→ Directions for this task: Only one stretch of the data is wanted: the line containing "desk: (184, 155) -> (67, 293), width x1.37", the line containing "sofa: (881, 794)", and every line between them, copied exactly.

** Dataset follows **

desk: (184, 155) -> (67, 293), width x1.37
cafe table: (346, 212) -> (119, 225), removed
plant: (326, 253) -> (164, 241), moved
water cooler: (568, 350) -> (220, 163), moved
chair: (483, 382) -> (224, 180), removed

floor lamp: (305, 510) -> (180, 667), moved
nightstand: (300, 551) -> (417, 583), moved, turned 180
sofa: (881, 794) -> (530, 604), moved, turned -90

** End of Dataset **
** Dataset follows **

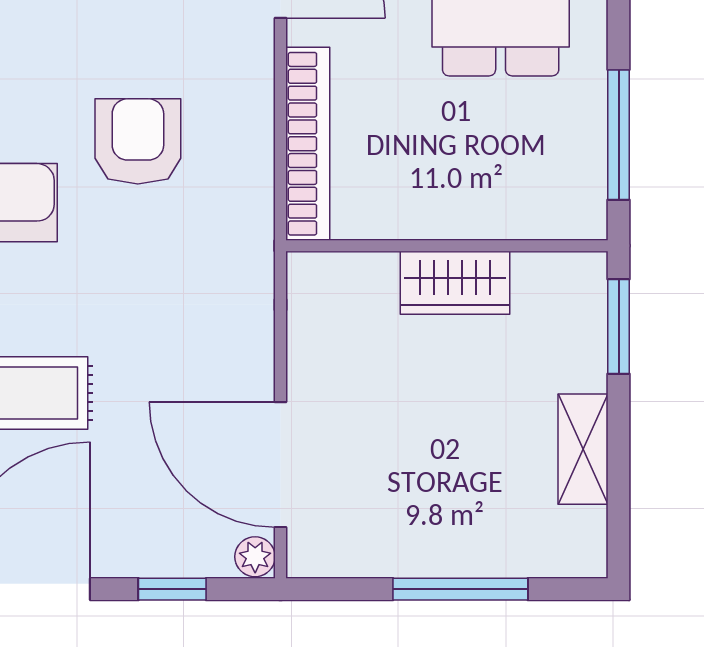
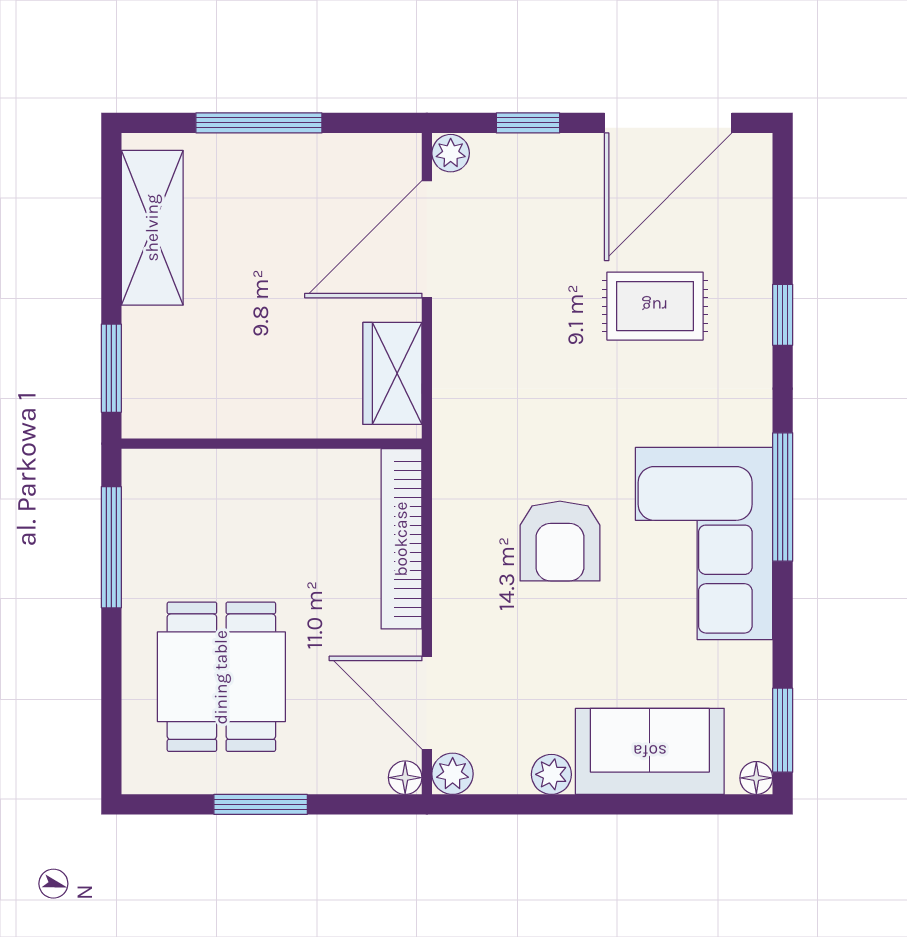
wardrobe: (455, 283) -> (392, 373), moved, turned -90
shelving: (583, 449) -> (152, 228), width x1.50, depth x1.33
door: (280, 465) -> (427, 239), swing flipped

** End of Dataset **
** Dataset follows **

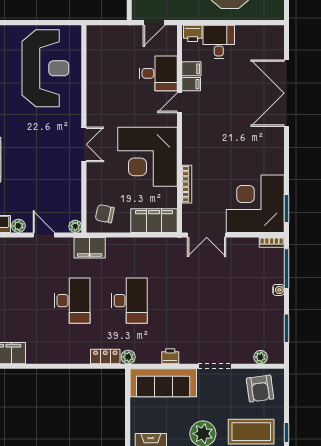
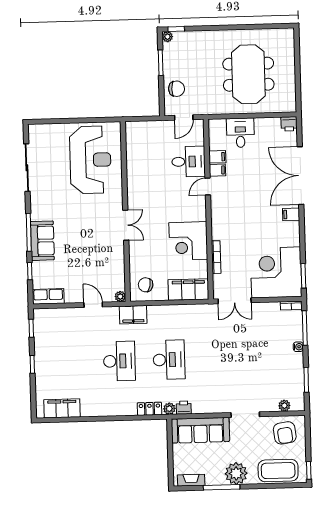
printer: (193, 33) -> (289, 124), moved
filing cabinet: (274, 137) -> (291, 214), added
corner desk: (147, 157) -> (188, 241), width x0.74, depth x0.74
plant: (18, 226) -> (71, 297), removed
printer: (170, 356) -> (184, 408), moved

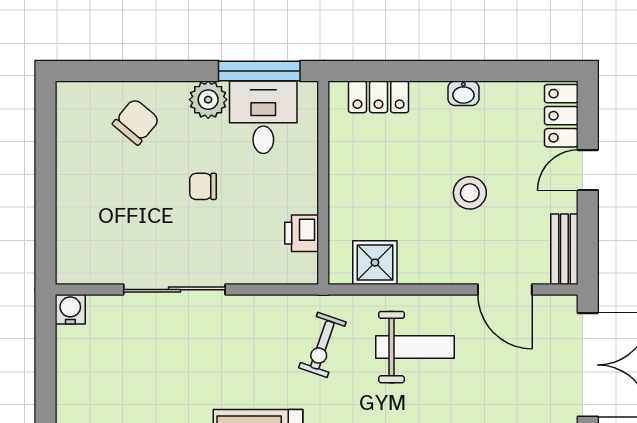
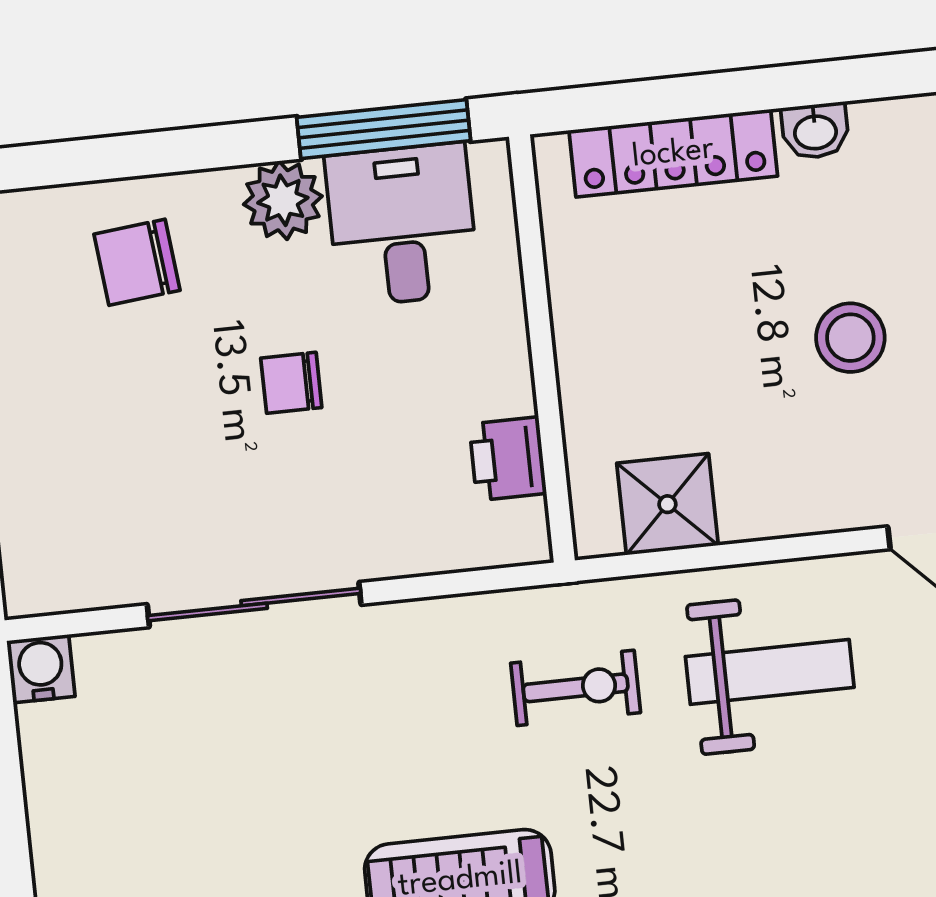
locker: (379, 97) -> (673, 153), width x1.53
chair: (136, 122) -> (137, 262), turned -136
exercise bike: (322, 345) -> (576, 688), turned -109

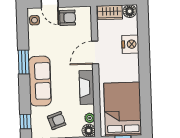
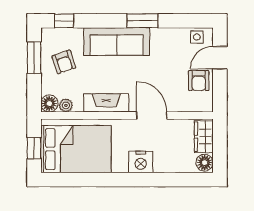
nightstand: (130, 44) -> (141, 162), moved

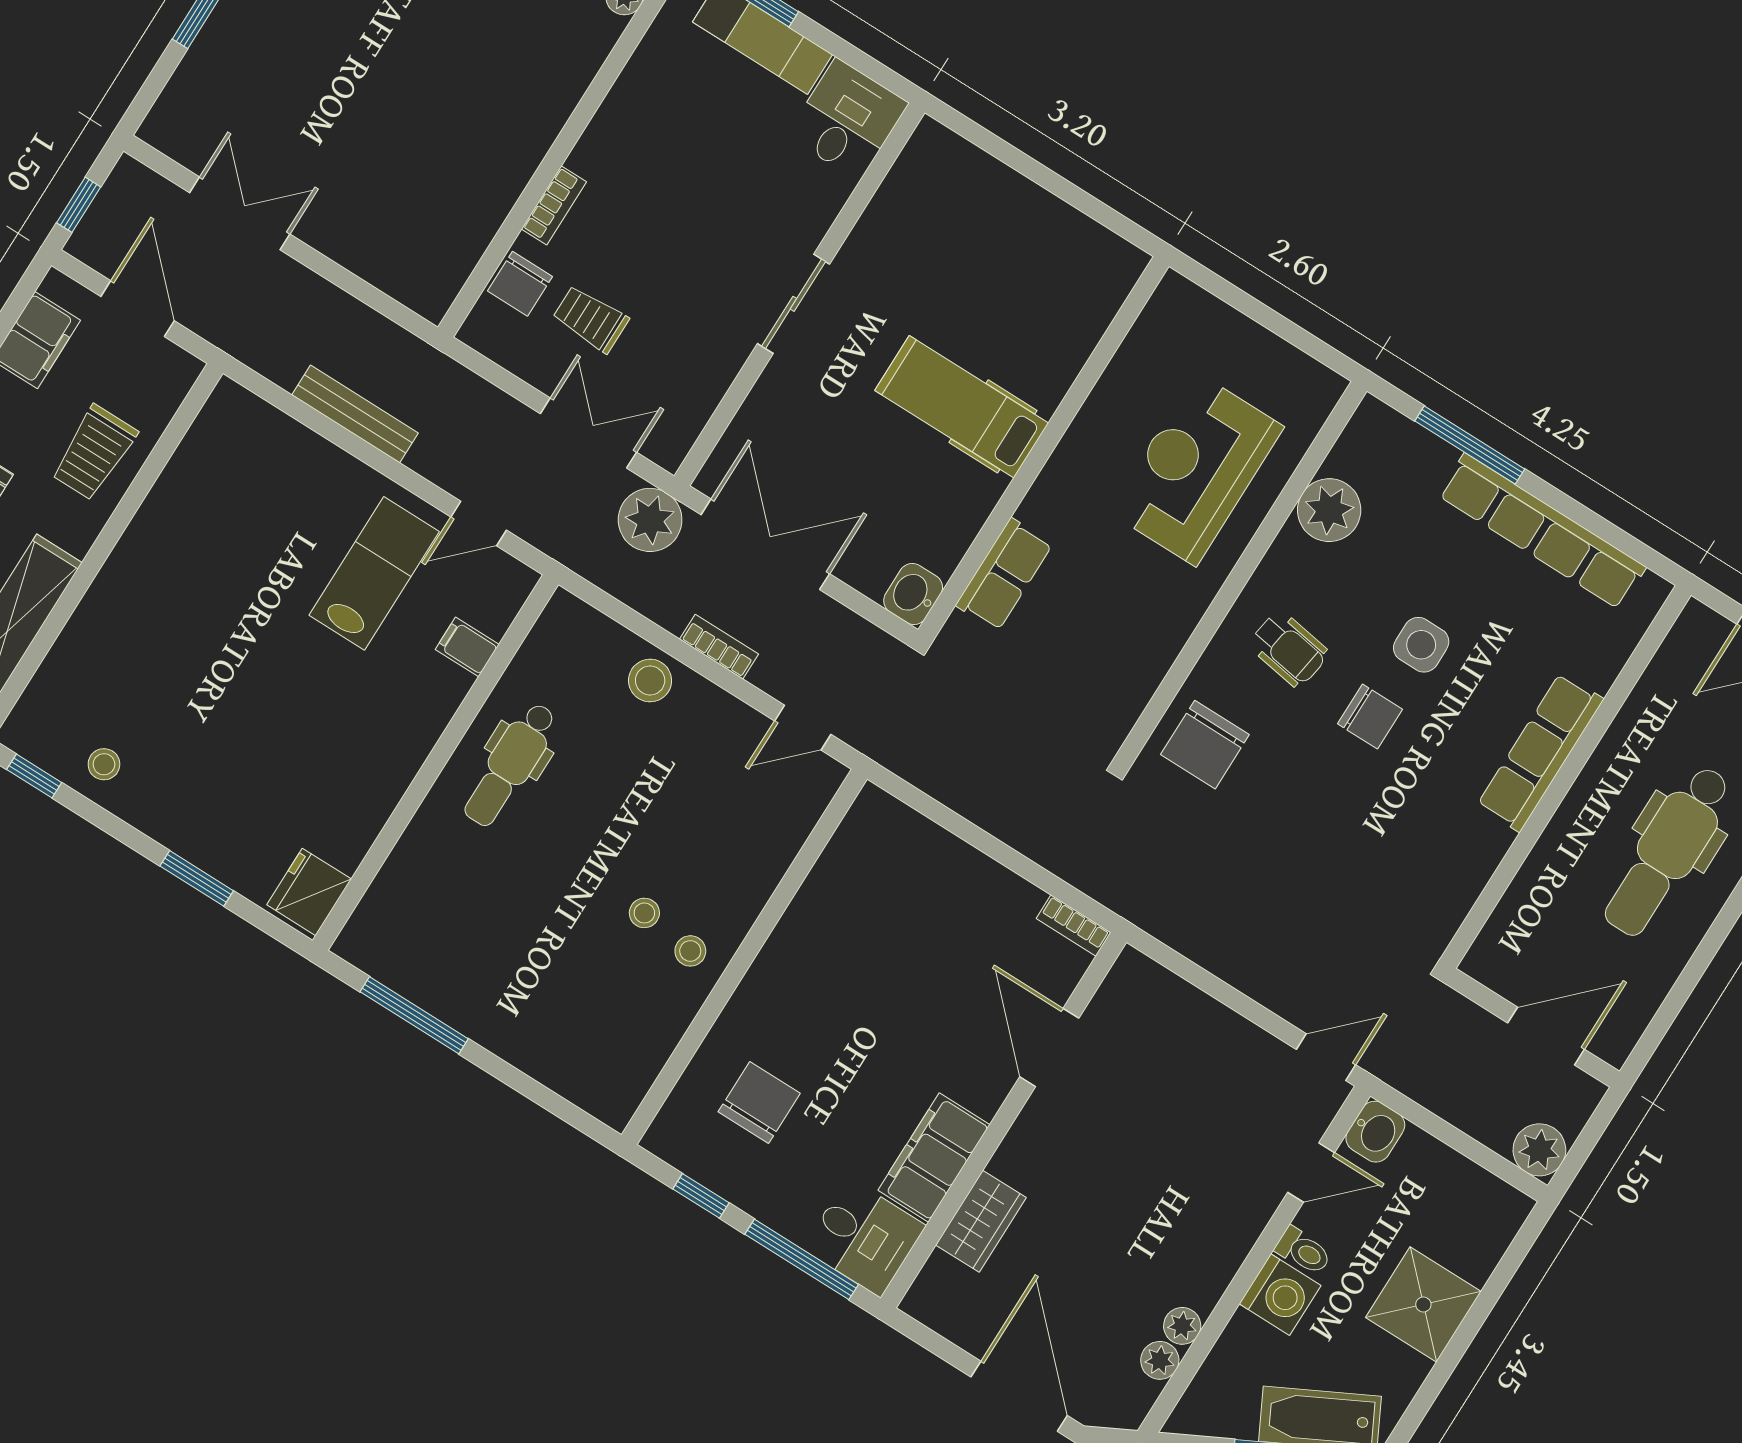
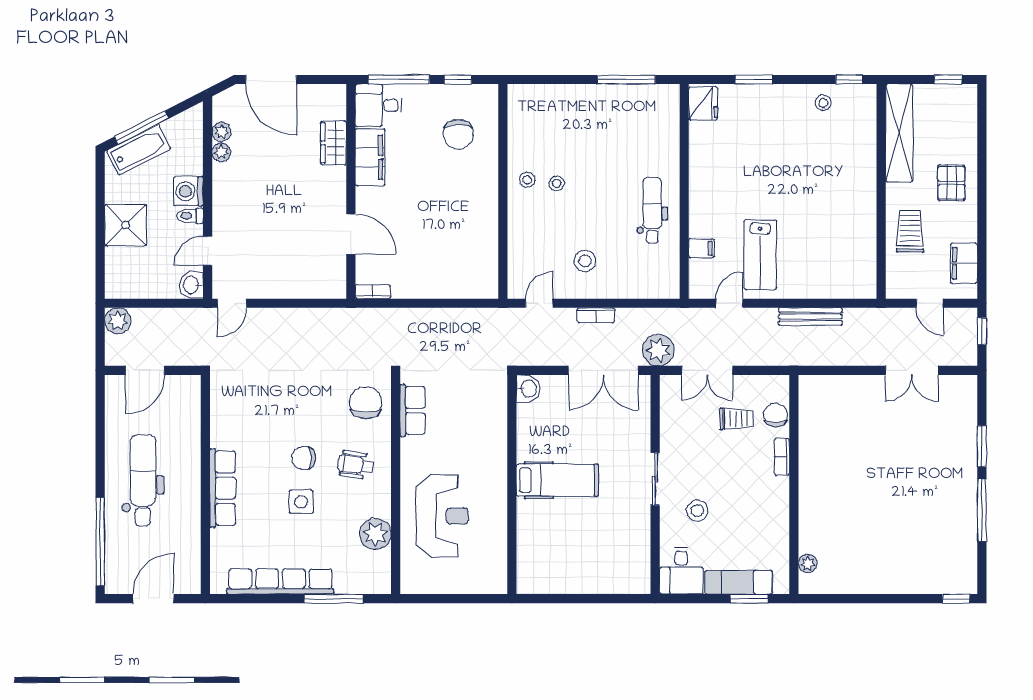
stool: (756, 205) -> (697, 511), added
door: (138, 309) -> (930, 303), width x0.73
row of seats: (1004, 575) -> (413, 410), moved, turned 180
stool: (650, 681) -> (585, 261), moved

** End of Dataset **

→ Worked solution:
desk: (184, 155) -> (67, 293), width x1.37
cafe table: (346, 212) -> (119, 225), removed
plant: (326, 253) -> (164, 241), moved
water cooler: (568, 350) -> (220, 163), moved
chair: (483, 382) -> (224, 180), removed

floor lamp: (305, 510) -> (180, 667), moved
nightstand: (300, 551) -> (417, 583), moved, turned 180
sofa: (881, 794) -> (530, 604), moved, turned -90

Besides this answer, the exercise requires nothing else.